→ Listed entries:
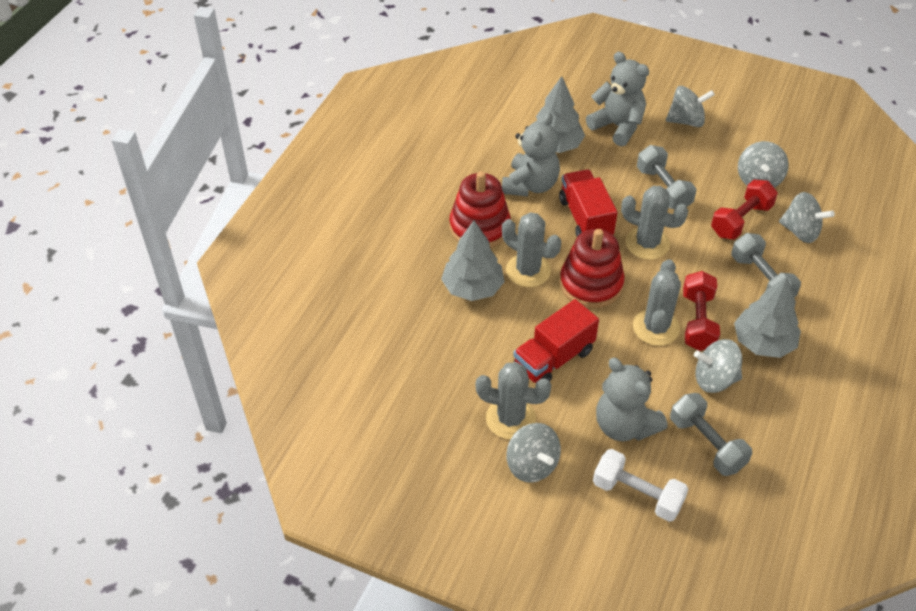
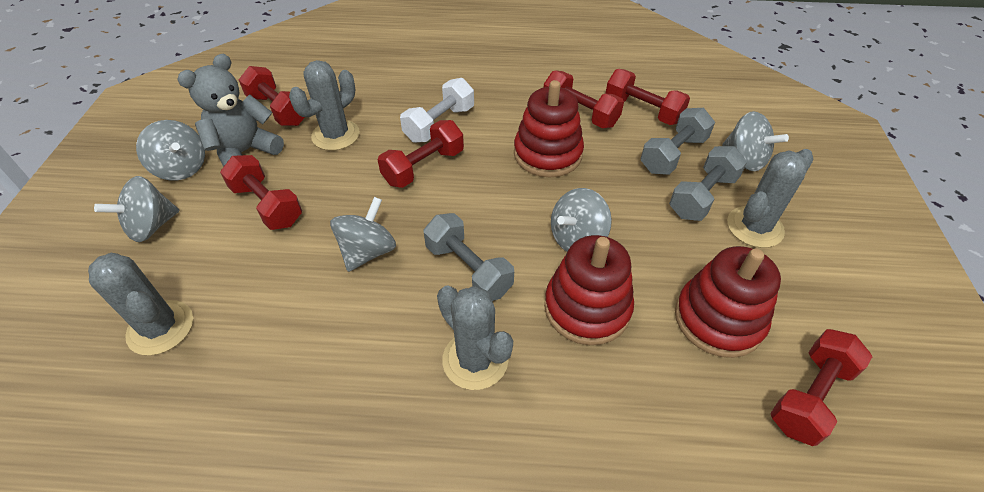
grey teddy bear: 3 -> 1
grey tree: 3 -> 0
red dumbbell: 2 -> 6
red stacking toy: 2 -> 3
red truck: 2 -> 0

---

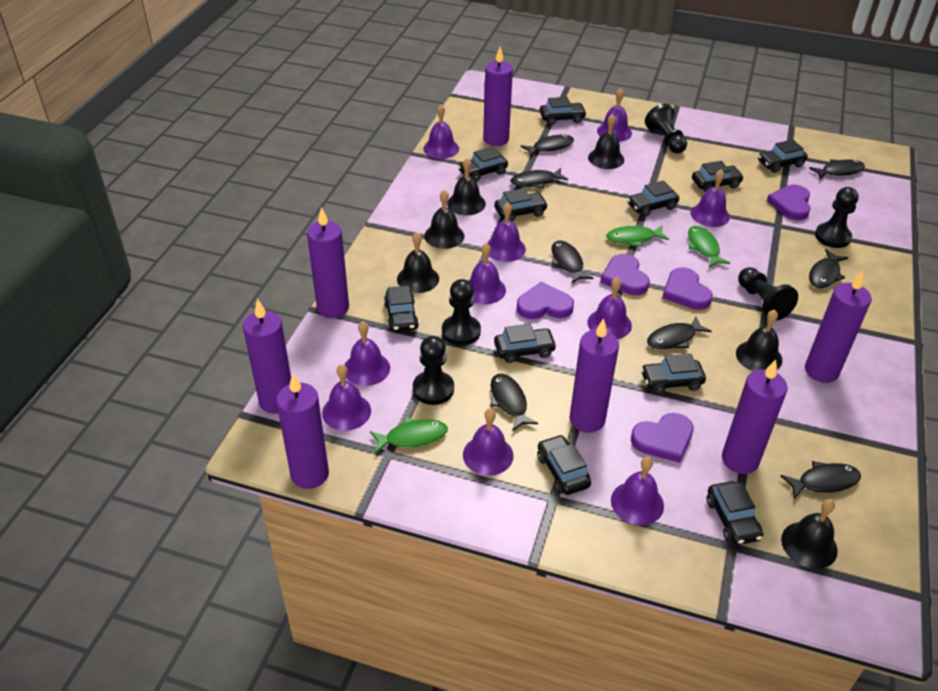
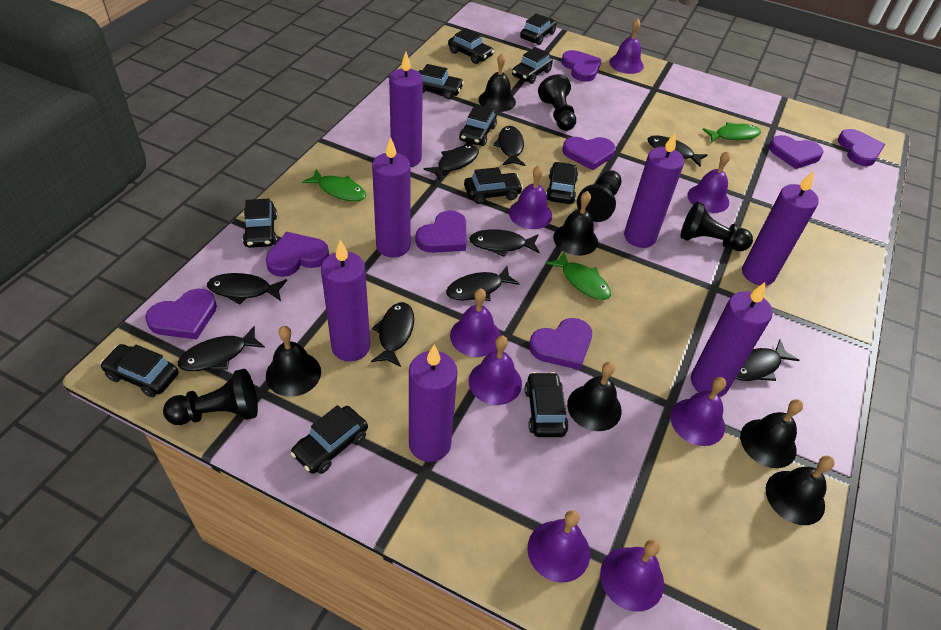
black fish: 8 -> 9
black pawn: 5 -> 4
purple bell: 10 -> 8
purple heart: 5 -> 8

* * *

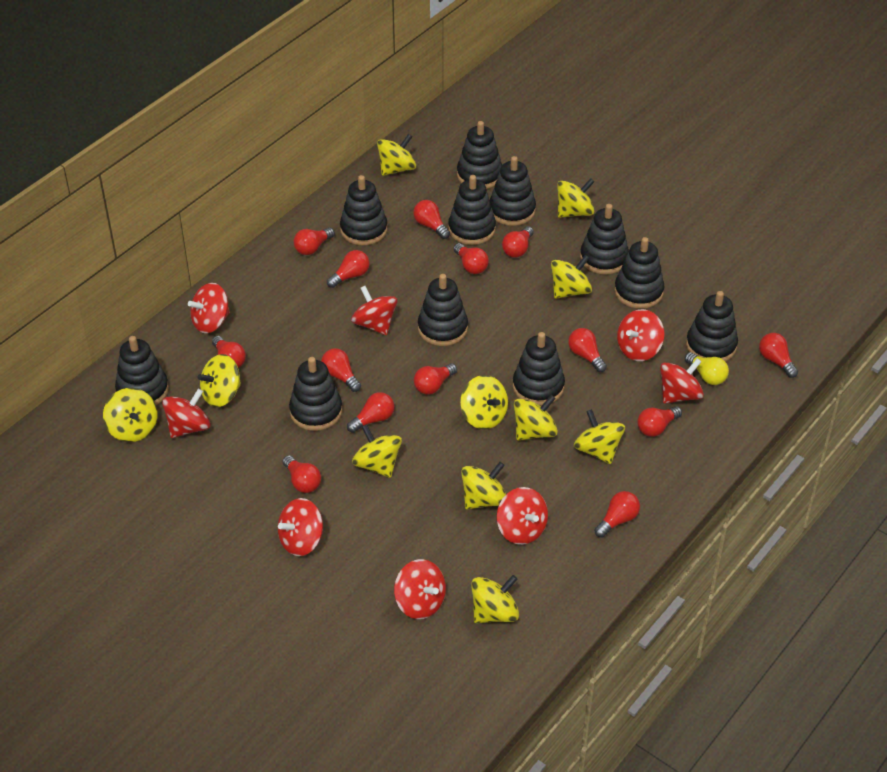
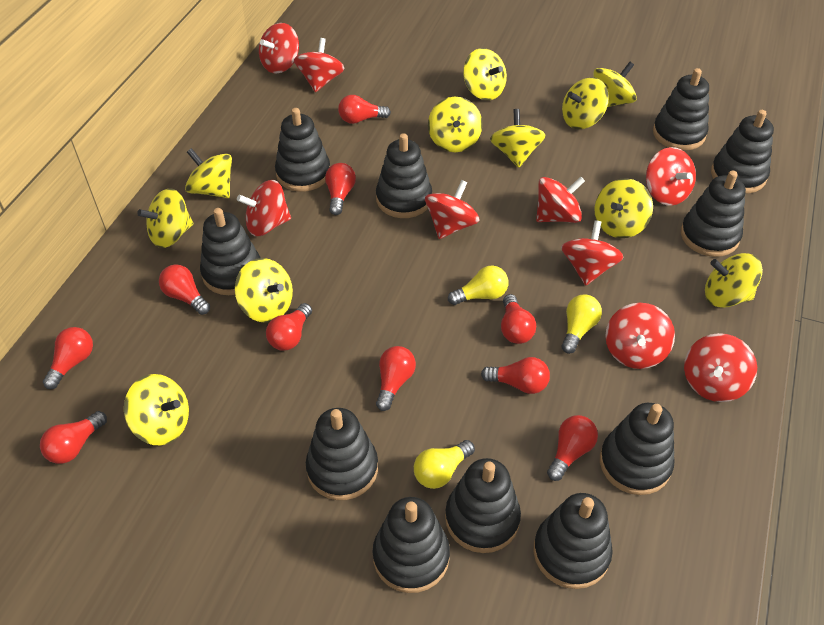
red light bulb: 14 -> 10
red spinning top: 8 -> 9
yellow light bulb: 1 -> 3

→ What the task asks: Set down, unchanged, only those lines above that fall between the line with "grey teddy bear: 3 -> 1" and the line with "red truck: 2 -> 0", the two end lines included.

→ Task answer:
grey teddy bear: 3 -> 1
grey tree: 3 -> 0
red dumbbell: 2 -> 6
red stacking toy: 2 -> 3
red truck: 2 -> 0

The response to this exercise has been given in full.